● **PROBLEM TO SOLVE**
The output is the lines below from the one with "L102: 220uH (+24V, LX) -> 68uH (+24V, LX)" through the one with "U54: buffer CD4050", both included, printed exactly and with no other line.

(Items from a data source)
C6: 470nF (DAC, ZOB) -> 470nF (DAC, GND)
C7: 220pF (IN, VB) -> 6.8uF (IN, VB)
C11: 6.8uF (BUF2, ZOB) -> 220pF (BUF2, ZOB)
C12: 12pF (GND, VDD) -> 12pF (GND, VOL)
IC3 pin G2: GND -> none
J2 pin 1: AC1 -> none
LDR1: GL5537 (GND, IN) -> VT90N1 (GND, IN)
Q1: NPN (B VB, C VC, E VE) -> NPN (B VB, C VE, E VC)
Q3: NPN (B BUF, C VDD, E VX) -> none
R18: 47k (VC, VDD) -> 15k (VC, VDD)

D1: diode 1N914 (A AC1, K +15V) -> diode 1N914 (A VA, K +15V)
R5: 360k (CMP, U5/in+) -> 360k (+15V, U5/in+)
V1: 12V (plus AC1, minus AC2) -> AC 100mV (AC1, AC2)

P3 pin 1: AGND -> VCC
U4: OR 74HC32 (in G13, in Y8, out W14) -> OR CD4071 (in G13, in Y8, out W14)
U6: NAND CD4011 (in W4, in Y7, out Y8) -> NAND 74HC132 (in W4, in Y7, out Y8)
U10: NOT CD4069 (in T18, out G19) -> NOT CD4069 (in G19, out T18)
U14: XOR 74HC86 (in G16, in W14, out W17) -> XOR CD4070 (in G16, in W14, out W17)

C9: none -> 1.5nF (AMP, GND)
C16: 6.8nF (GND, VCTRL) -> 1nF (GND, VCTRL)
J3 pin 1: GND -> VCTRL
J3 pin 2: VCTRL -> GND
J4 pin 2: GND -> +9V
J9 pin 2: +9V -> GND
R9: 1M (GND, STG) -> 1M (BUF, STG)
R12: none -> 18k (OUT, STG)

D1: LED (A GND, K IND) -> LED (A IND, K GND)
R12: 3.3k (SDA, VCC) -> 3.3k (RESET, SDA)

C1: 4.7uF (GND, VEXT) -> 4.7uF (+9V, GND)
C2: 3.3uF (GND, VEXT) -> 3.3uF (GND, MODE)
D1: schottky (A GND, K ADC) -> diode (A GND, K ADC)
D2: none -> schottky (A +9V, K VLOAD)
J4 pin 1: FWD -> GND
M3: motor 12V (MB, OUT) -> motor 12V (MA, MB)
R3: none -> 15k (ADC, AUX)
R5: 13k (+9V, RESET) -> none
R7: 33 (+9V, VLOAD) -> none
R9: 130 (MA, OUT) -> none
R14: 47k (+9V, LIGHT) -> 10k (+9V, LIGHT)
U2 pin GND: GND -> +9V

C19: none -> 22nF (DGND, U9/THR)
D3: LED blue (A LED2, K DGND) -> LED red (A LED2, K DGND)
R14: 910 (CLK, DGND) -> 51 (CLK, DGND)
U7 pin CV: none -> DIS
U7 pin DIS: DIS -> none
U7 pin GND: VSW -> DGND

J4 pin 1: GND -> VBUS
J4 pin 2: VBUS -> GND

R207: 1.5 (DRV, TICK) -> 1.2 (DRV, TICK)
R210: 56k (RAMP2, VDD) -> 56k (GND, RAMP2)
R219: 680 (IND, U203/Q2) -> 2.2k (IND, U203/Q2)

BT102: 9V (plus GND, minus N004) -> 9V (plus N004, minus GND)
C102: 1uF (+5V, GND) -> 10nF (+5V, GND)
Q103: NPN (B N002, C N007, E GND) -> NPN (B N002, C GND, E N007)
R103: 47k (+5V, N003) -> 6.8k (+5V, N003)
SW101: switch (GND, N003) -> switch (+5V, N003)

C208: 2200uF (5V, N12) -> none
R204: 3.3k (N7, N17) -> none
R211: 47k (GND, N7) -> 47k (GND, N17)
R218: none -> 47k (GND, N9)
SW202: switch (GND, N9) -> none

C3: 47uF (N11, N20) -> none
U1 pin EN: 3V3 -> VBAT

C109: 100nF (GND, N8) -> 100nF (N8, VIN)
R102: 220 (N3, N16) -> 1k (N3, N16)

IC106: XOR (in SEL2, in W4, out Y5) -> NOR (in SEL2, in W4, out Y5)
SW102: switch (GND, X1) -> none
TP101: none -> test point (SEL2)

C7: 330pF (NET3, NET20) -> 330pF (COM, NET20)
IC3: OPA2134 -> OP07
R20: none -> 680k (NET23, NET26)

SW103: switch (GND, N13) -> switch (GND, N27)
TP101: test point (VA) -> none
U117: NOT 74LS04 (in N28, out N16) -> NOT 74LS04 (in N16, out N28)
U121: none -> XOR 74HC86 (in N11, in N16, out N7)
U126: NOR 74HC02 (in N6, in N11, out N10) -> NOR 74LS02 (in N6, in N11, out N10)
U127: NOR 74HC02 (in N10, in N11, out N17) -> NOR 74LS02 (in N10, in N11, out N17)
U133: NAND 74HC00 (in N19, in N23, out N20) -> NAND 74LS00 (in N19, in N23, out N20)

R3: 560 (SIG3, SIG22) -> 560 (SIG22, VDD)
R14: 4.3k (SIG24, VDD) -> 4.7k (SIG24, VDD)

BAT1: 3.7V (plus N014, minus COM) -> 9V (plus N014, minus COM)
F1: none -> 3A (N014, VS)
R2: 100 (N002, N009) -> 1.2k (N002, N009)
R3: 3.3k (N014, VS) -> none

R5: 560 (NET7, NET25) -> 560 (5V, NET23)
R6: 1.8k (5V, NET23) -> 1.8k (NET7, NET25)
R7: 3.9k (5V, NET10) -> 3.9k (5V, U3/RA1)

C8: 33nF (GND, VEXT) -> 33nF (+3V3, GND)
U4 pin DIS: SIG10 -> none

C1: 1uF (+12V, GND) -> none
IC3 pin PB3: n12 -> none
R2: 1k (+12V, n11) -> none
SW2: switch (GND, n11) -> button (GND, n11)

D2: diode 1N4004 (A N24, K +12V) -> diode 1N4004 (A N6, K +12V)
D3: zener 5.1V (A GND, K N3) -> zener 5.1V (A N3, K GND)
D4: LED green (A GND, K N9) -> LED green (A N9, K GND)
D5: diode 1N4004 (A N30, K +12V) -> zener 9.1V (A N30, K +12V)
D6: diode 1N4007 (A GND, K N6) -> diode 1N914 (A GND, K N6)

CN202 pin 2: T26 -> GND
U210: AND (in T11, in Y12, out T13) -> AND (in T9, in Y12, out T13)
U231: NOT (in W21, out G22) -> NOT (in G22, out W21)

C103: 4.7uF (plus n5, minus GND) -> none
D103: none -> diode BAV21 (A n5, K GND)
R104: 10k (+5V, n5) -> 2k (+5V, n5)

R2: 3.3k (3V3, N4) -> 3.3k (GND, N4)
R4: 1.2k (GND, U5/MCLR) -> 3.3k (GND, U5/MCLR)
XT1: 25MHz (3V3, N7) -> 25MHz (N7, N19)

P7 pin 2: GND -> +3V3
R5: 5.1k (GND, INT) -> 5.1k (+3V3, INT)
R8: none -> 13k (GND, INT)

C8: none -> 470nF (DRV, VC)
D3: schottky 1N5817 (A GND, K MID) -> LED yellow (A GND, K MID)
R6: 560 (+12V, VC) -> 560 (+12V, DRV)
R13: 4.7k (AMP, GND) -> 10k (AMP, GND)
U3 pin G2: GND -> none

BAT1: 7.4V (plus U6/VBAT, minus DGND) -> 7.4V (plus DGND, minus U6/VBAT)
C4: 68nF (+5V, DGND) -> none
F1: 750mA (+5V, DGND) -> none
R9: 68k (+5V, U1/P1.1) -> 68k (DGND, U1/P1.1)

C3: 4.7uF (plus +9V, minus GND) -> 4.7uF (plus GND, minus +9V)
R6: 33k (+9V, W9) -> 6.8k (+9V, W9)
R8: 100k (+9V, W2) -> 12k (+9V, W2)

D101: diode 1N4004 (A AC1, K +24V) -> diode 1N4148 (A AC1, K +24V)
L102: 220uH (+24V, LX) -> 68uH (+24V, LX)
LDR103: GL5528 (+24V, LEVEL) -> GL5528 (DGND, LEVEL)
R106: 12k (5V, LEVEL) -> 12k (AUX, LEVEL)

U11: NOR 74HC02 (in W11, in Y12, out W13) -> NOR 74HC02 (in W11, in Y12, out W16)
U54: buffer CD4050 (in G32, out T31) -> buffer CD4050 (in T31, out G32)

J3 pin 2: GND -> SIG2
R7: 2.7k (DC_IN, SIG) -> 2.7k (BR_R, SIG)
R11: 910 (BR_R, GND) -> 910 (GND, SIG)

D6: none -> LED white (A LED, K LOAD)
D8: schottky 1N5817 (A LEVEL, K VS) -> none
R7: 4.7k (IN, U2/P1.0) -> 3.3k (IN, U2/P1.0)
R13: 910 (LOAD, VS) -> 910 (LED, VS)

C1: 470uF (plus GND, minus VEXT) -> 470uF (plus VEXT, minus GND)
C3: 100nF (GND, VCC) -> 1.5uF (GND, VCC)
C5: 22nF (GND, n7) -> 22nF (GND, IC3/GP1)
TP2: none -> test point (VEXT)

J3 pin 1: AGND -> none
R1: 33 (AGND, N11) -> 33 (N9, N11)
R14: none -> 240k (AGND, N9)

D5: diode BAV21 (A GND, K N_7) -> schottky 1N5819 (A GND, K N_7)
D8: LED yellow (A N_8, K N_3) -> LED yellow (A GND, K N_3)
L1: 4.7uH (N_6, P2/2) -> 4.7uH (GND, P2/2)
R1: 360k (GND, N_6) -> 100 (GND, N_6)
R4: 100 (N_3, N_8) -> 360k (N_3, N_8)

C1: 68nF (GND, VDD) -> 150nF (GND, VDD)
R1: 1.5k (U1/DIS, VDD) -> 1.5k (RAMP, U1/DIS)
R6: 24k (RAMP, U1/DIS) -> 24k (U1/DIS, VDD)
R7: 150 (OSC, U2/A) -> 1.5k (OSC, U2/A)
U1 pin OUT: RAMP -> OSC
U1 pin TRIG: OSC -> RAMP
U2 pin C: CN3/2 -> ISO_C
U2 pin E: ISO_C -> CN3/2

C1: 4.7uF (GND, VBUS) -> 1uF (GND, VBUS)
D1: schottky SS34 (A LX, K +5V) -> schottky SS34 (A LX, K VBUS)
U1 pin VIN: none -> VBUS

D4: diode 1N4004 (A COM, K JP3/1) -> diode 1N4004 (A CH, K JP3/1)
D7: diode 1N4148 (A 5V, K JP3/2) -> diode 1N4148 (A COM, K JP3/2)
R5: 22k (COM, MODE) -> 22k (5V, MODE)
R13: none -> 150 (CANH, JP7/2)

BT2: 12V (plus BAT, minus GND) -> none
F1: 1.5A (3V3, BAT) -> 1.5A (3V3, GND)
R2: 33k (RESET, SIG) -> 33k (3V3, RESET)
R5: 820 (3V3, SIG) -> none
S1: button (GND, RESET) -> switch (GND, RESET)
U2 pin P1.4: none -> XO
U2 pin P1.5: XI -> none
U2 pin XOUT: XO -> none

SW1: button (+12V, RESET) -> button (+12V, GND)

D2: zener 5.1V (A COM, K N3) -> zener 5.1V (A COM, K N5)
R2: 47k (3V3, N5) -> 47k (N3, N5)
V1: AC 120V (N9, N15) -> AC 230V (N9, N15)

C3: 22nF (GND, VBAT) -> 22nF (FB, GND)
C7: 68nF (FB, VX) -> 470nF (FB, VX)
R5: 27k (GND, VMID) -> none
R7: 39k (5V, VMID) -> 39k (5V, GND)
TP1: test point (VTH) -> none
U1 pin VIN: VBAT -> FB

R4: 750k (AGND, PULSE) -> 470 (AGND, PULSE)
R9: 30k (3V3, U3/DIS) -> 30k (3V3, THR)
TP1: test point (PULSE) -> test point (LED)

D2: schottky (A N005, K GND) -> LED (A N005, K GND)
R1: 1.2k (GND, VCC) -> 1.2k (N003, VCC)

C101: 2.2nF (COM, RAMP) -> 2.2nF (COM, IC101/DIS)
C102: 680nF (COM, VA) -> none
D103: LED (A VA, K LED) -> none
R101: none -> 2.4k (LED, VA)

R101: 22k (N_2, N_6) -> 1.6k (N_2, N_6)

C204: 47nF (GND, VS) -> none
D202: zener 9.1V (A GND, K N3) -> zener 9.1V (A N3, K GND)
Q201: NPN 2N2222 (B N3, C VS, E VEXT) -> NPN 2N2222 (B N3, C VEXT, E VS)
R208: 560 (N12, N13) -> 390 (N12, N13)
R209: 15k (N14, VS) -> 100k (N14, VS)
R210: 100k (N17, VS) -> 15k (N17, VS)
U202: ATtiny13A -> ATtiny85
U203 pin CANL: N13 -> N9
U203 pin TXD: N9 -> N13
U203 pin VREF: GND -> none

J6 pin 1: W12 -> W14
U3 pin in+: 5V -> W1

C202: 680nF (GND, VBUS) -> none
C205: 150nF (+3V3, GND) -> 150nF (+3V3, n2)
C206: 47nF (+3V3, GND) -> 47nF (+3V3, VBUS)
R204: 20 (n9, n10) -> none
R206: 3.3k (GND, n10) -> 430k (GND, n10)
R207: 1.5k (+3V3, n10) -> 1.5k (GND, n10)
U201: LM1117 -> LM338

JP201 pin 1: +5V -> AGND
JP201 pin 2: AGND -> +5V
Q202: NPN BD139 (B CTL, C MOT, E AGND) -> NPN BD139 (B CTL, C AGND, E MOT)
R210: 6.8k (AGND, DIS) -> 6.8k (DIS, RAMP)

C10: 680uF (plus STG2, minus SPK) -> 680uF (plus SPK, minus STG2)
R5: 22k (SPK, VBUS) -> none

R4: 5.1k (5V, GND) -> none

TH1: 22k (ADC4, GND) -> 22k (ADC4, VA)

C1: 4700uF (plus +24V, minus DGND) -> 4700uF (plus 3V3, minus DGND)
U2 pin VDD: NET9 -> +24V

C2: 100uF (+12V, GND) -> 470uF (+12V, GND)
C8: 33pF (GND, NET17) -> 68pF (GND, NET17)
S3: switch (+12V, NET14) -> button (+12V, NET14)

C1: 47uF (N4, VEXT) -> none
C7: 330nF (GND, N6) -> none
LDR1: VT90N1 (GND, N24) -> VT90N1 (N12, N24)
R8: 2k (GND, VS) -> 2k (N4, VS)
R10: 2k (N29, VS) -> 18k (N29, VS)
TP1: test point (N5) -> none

● **OUTPUT**
L102: 220uH (+24V, LX) -> 68uH (+24V, LX)
LDR103: GL5528 (+24V, LEVEL) -> GL5528 (DGND, LEVEL)
R106: 12k (5V, LEVEL) -> 12k (AUX, LEVEL)

U11: NOR 74HC02 (in W11, in Y12, out W13) -> NOR 74HC02 (in W11, in Y12, out W16)
U54: buffer CD4050 (in G32, out T31) -> buffer CD4050 (in T31, out G32)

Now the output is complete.